** Records for processing follows **

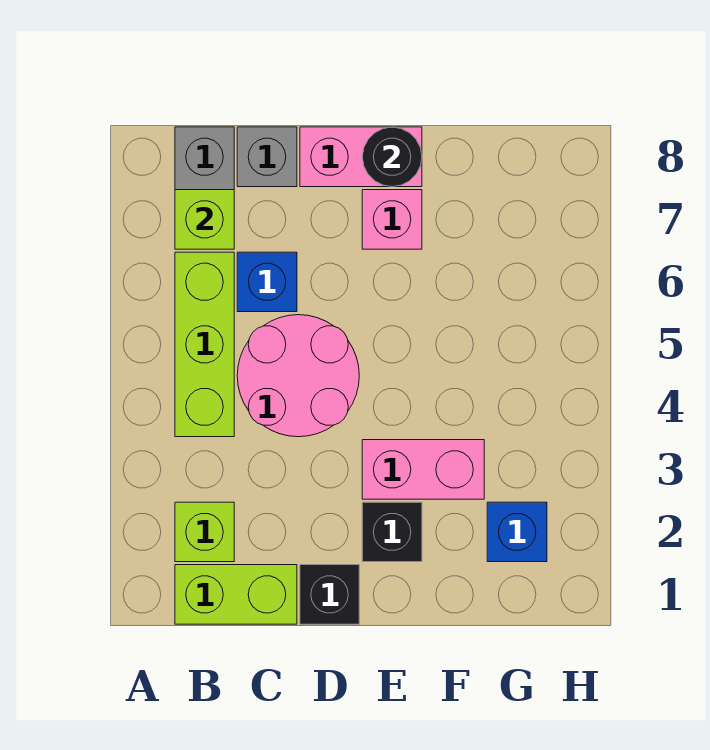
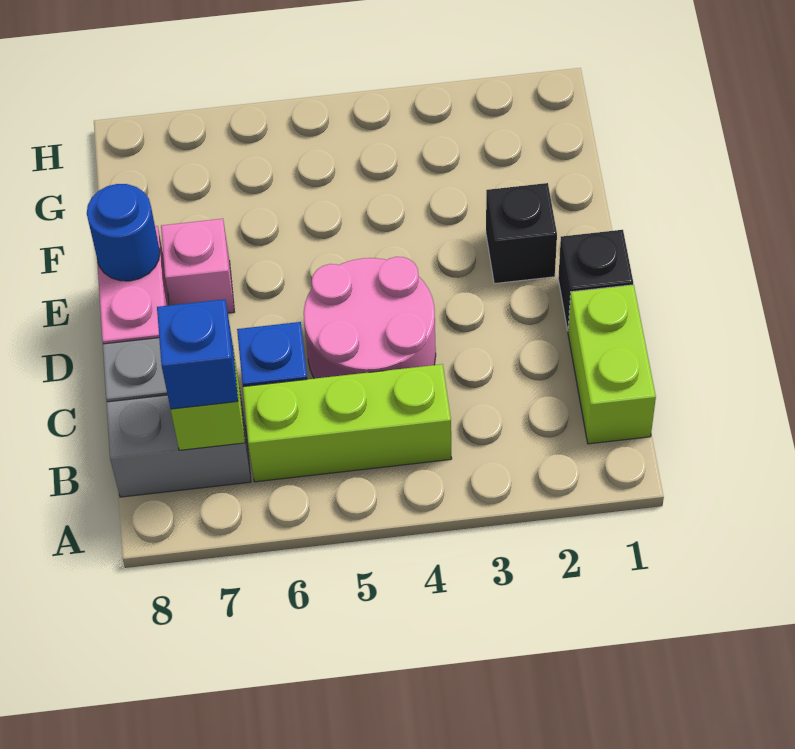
lime brick B2 level 1 -> none
pink brick E3:F3 level 1 -> none
black round brick E8 level 2 -> blue round brick E8 level 2
blue brick G2 level 1 -> blue brick B7 level 3

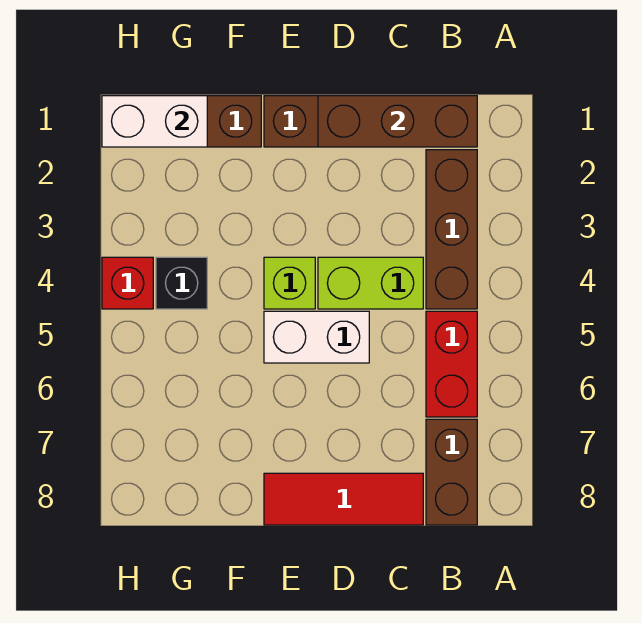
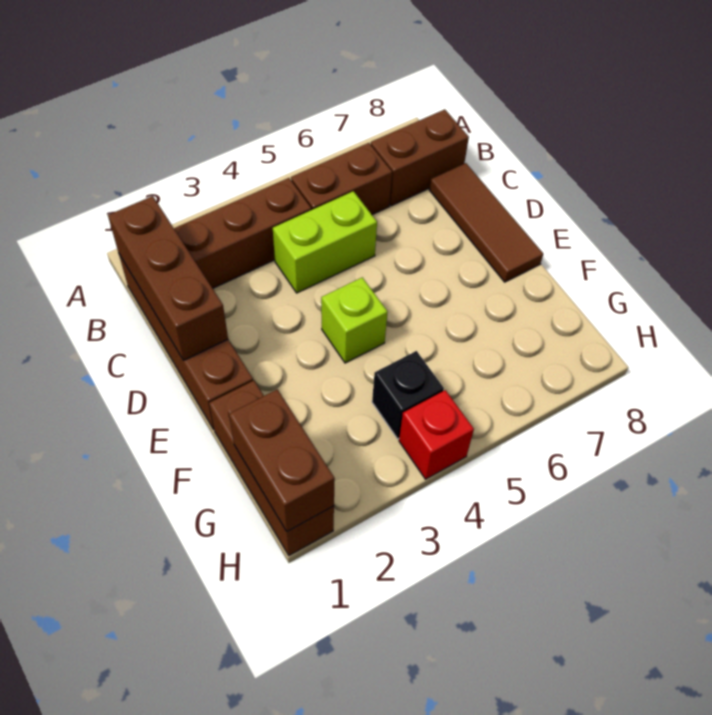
red brick B5:B6 level 1 -> brown brick B5:B6 level 1
lime brick C4:D4 level 1 -> lime brick C4:C5 level 1
red tile C8:E8 level 1 -> brown tile C8:E8 level 1
white brick D5:E5 level 1 -> none
white brick G1:H1 level 2 -> brown brick G1:H1 level 2

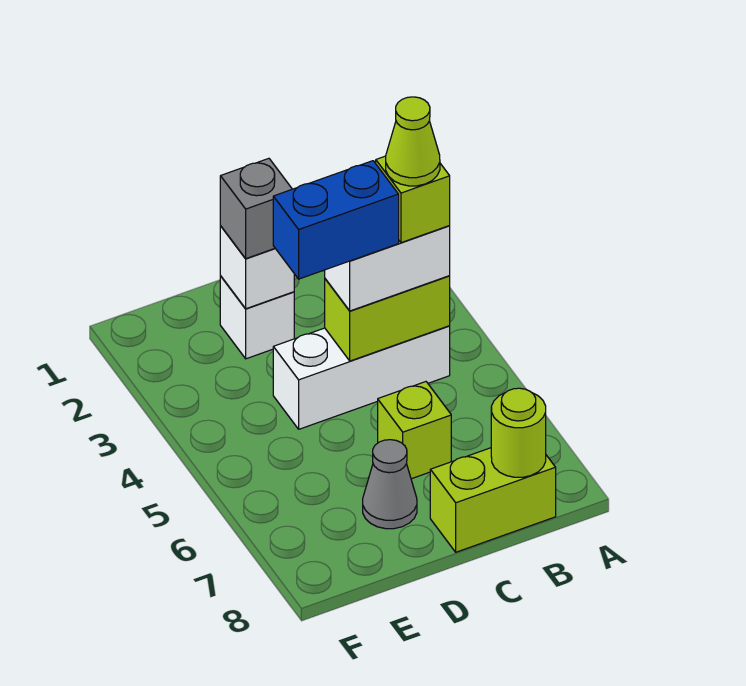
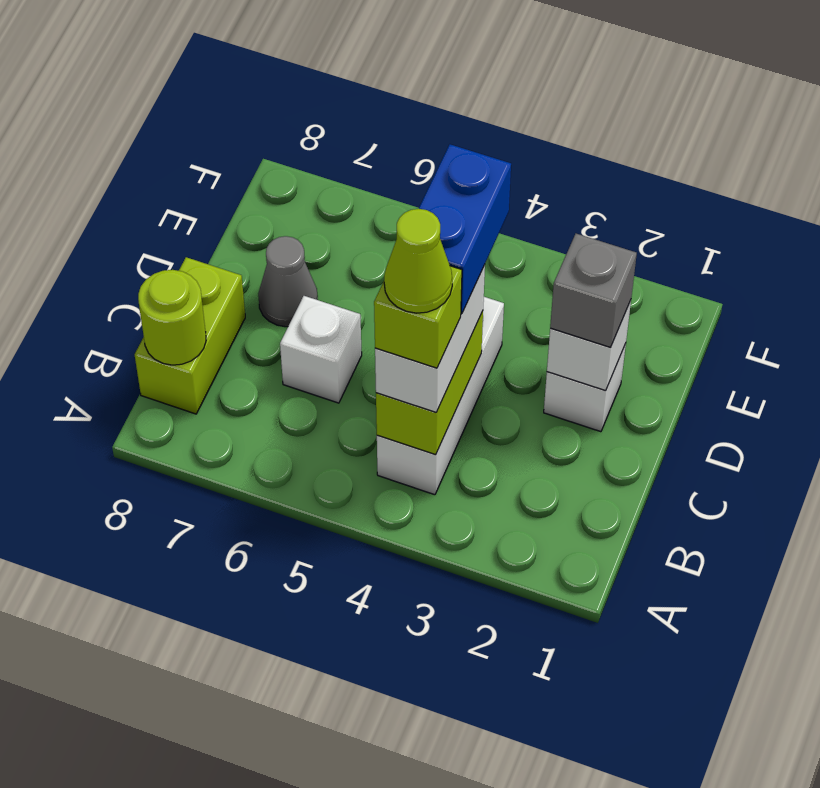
lime brick C6 level 1 -> white brick C6 level 1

** End of Records for processing **

### Prompt
If a line comes after the line with "lime brick C4:D4", it stays out; print exactly every line from the start of the entries up to and including that line, but no pictures.

### Expected answer
lime brick B2 level 1 -> none
pink brick E3:F3 level 1 -> none
black round brick E8 level 2 -> blue round brick E8 level 2
blue brick G2 level 1 -> blue brick B7 level 3

red brick B5:B6 level 1 -> brown brick B5:B6 level 1
lime brick C4:D4 level 1 -> lime brick C4:C5 level 1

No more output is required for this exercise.